What you need to do:
Write back, word for word, the lines from the one containing "T3: PNP (B SRC, C" to the end of the listing below. Include nothing else, and no pictures.

Available data:
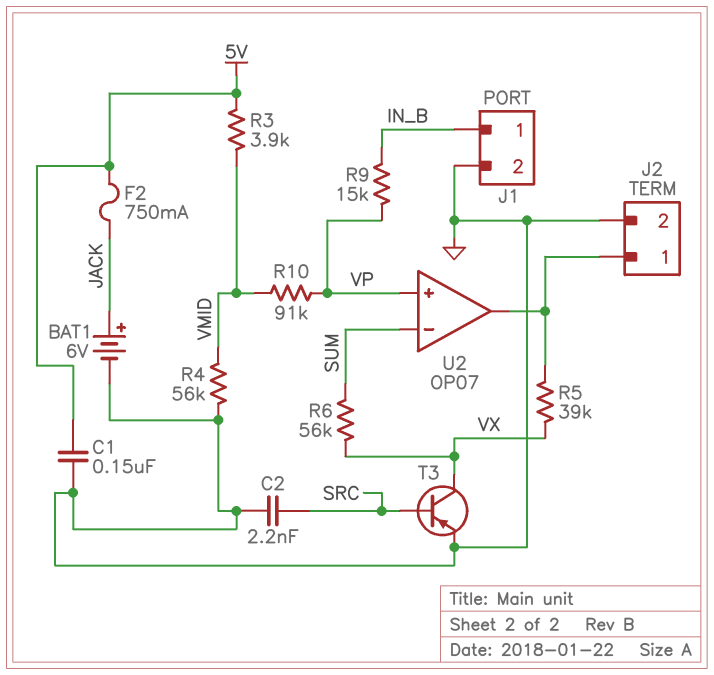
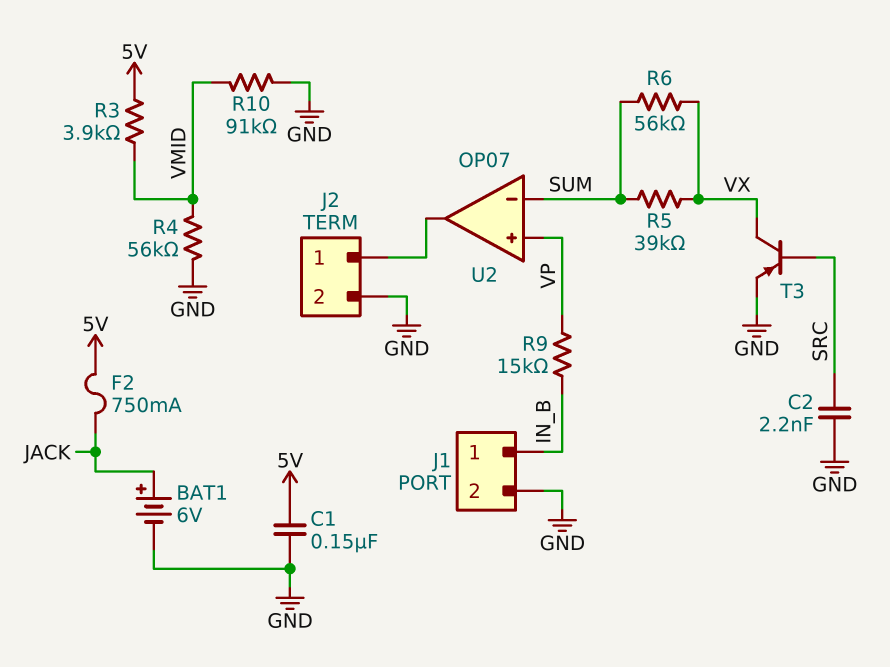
R5: 39k (J2/1, VX) -> 39k (SUM, VX)
R10: 91k (VMID, VP) -> 91k (GND, VMID)

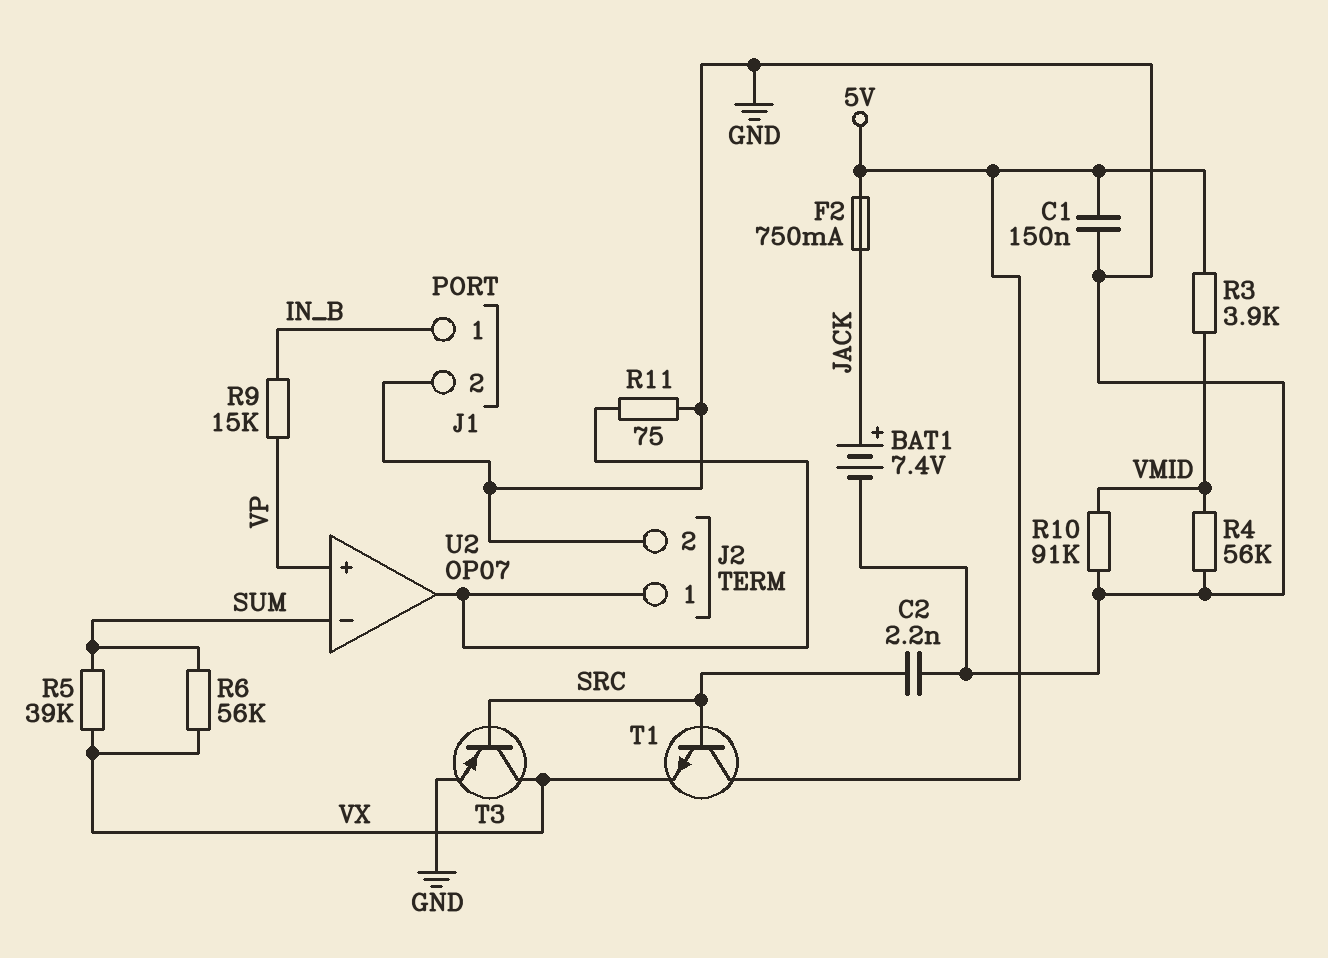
BAT1: 6V (plus JACK, minus GND) -> 7.4V (plus JACK, minus GND)
R11: none -> 75 (GND, J2/1)
T1: none -> NPN (B SRC, C 5V, E VX)

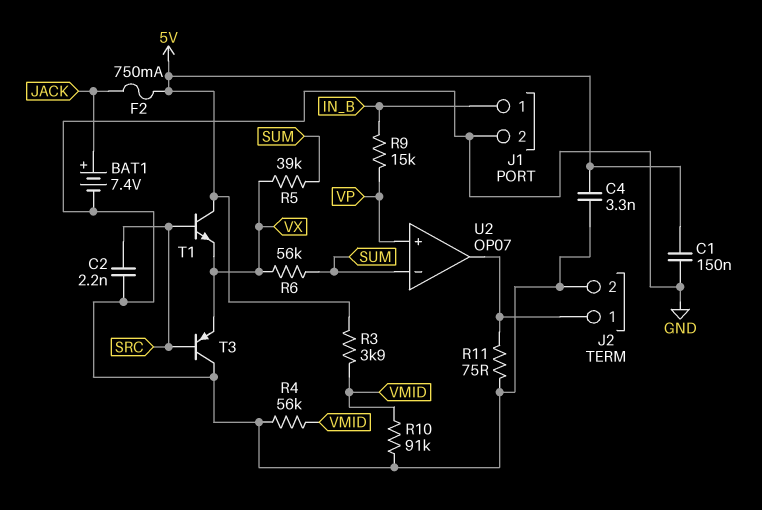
C4: none -> 3.3nF (5V, GND)
T3: PNP (B SRC, C VX, E GND) -> PNP (B SRC, C GND, E VX)

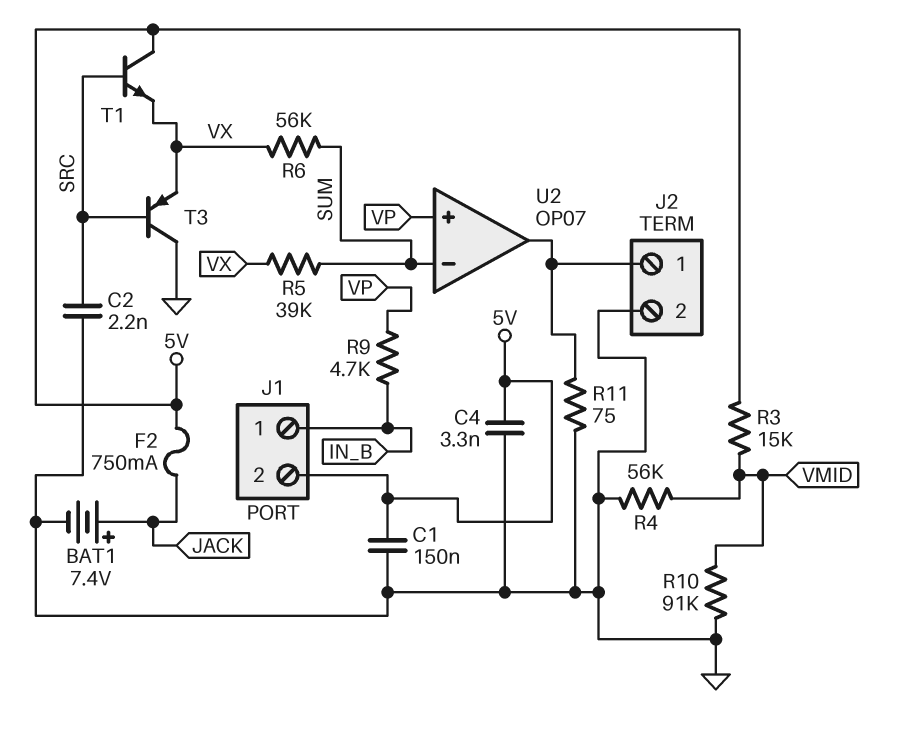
J1 pin 2: GND -> 5V
R3: 3.9k (5V, VMID) -> 15k (5V, VMID)
R9: 15k (IN_B, VP) -> 4.7k (IN_B, VP)

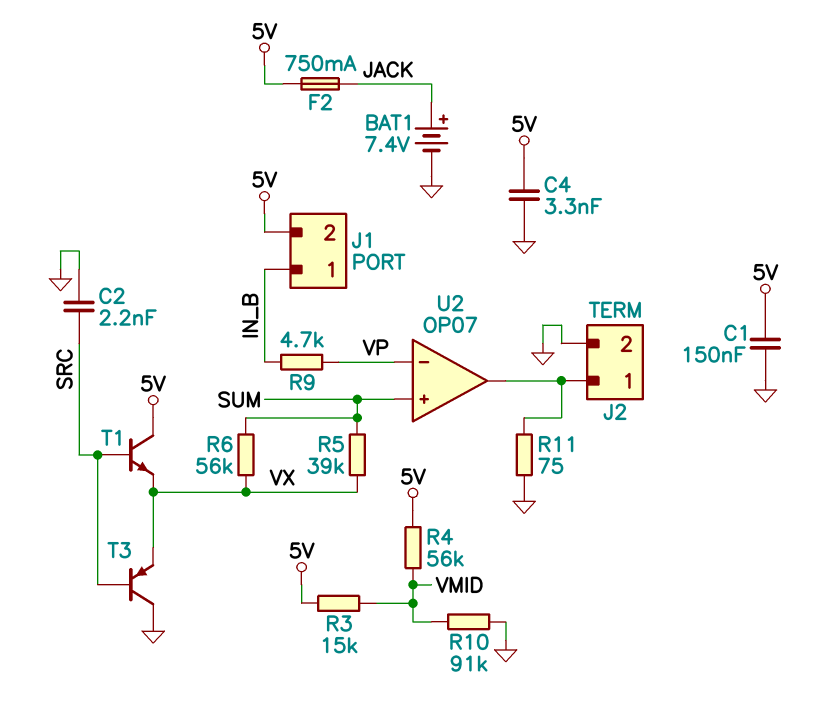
R4: 56k (GND, VMID) -> 56k (5V, VMID)
U2 pin in+: VP -> SUM
U2 pin in-: SUM -> VP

Solution to this exercise:
T3: PNP (B SRC, C VX, E GND) -> PNP (B SRC, C GND, E VX)

J1 pin 2: GND -> 5V
R3: 3.9k (5V, VMID) -> 15k (5V, VMID)
R9: 15k (IN_B, VP) -> 4.7k (IN_B, VP)

R4: 56k (GND, VMID) -> 56k (5V, VMID)
U2 pin in+: VP -> SUM
U2 pin in-: SUM -> VP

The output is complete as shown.